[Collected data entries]

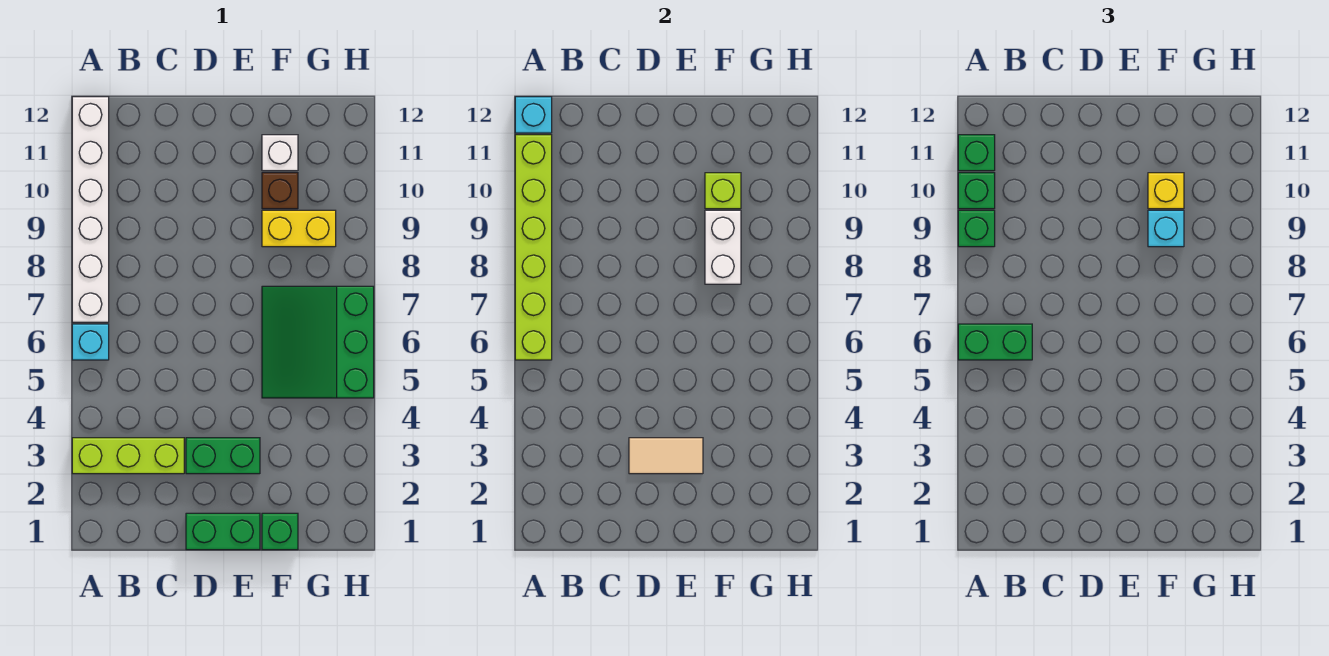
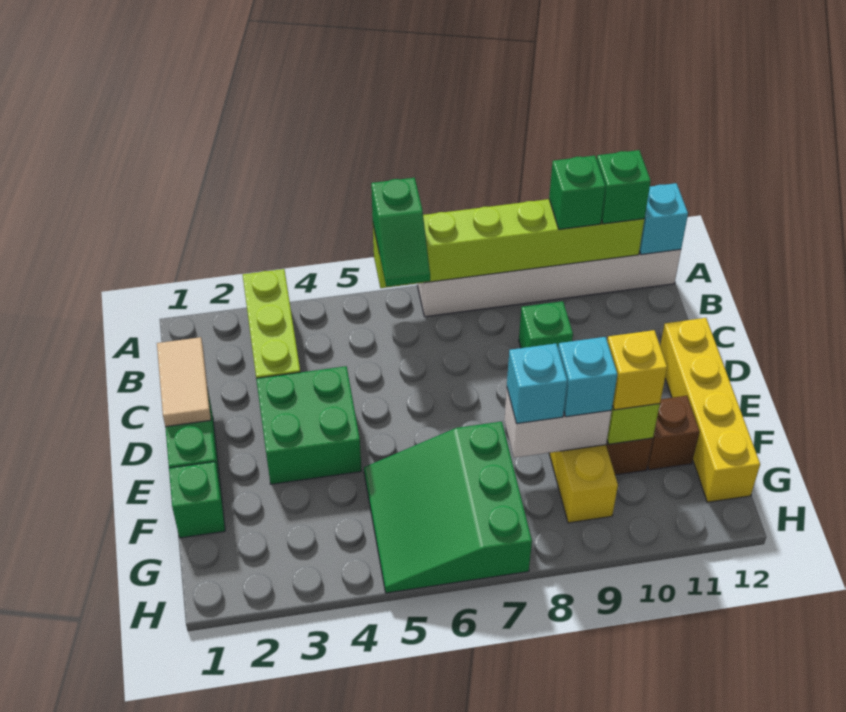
cyan brick A6 level 1 -> cyan brick F8 level 3
green brick A6:B6 level 3 -> green slope A6:B6 level 3 top A
green brick A9 level 3 -> green brick C9 level 1
green brick D3:E3 level 1 -> green brick D3:E4 level 1
tan tile D3:E3 level 2 -> tan tile C1:D1 level 2
none -> yellow brick D12:G12 level 1
green slope F5:H7 level 1 top H -> green slope F5:H7 level 1 top 7
white brick F11 level 1 -> brown brick F11 level 1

• [Assigned task]
Would you state how many lines of the data above hold the string "slope"? Reply with the number alone.

• [Worked solution]
2